#### What needs to be done
The reply has to contain each record exactly as written.

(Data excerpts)
- Opening Delimiter -
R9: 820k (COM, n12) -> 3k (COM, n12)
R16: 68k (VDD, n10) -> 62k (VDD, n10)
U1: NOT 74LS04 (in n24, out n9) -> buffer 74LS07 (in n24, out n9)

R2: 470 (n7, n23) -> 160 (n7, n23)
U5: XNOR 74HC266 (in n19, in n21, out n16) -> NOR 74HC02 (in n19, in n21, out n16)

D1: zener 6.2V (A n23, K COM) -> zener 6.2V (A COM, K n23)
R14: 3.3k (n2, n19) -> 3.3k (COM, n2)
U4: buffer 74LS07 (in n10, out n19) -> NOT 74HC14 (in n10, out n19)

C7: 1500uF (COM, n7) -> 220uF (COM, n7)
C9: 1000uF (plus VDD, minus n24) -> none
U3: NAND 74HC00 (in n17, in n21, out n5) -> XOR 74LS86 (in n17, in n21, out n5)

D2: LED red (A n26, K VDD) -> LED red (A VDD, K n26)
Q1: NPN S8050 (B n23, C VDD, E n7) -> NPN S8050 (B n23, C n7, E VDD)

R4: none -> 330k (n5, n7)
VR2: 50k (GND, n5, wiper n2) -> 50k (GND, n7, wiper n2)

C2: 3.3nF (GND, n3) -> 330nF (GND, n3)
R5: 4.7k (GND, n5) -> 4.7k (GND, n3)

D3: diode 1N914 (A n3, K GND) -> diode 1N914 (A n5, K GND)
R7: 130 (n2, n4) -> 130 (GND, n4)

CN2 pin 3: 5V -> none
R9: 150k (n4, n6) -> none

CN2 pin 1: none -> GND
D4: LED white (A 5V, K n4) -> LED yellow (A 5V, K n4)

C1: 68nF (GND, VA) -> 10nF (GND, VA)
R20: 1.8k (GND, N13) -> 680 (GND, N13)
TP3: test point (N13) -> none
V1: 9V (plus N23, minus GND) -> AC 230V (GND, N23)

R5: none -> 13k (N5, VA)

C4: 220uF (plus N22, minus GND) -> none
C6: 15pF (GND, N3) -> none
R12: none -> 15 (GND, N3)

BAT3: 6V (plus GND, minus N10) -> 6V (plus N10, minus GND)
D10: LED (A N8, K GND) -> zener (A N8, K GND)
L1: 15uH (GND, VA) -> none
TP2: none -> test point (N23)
- Closing Delimiter -
#### Task output
R9: 820k (COM, n12) -> 3k (COM, n12)
R16: 68k (VDD, n10) -> 62k (VDD, n10)
U1: NOT 74LS04 (in n24, out n9) -> buffer 74LS07 (in n24, out n9)

R2: 470 (n7, n23) -> 160 (n7, n23)
U5: XNOR 74HC266 (in n19, in n21, out n16) -> NOR 74HC02 (in n19, in n21, out n16)

D1: zener 6.2V (A n23, K COM) -> zener 6.2V (A COM, K n23)
R14: 3.3k (n2, n19) -> 3.3k (COM, n2)
U4: buffer 74LS07 (in n10, out n19) -> NOT 74HC14 (in n10, out n19)

C7: 1500uF (COM, n7) -> 220uF (COM, n7)
C9: 1000uF (plus VDD, minus n24) -> none
U3: NAND 74HC00 (in n17, in n21, out n5) -> XOR 74LS86 (in n17, in n21, out n5)

D2: LED red (A n26, K VDD) -> LED red (A VDD, K n26)
Q1: NPN S8050 (B n23, C VDD, E n7) -> NPN S8050 (B n23, C n7, E VDD)

R4: none -> 330k (n5, n7)
VR2: 50k (GND, n5, wiper n2) -> 50k (GND, n7, wiper n2)

C2: 3.3nF (GND, n3) -> 330nF (GND, n3)
R5: 4.7k (GND, n5) -> 4.7k (GND, n3)

D3: diode 1N914 (A n3, K GND) -> diode 1N914 (A n5, K GND)
R7: 130 (n2, n4) -> 130 (GND, n4)

CN2 pin 3: 5V -> none
R9: 150k (n4, n6) -> none

CN2 pin 1: none -> GND
D4: LED white (A 5V, K n4) -> LED yellow (A 5V, K n4)

C1: 68nF (GND, VA) -> 10nF (GND, VA)
R20: 1.8k (GND, N13) -> 680 (GND, N13)
TP3: test point (N13) -> none
V1: 9V (plus N23, minus GND) -> AC 230V (GND, N23)

R5: none -> 13k (N5, VA)

C4: 220uF (plus N22, minus GND) -> none
C6: 15pF (GND, N3) -> none
R12: none -> 15 (GND, N3)

BAT3: 6V (plus GND, minus N10) -> 6V (plus N10, minus GND)
D10: LED (A N8, K GND) -> zener (A N8, K GND)
L1: 15uH (GND, VA) -> none
TP2: none -> test point (N23)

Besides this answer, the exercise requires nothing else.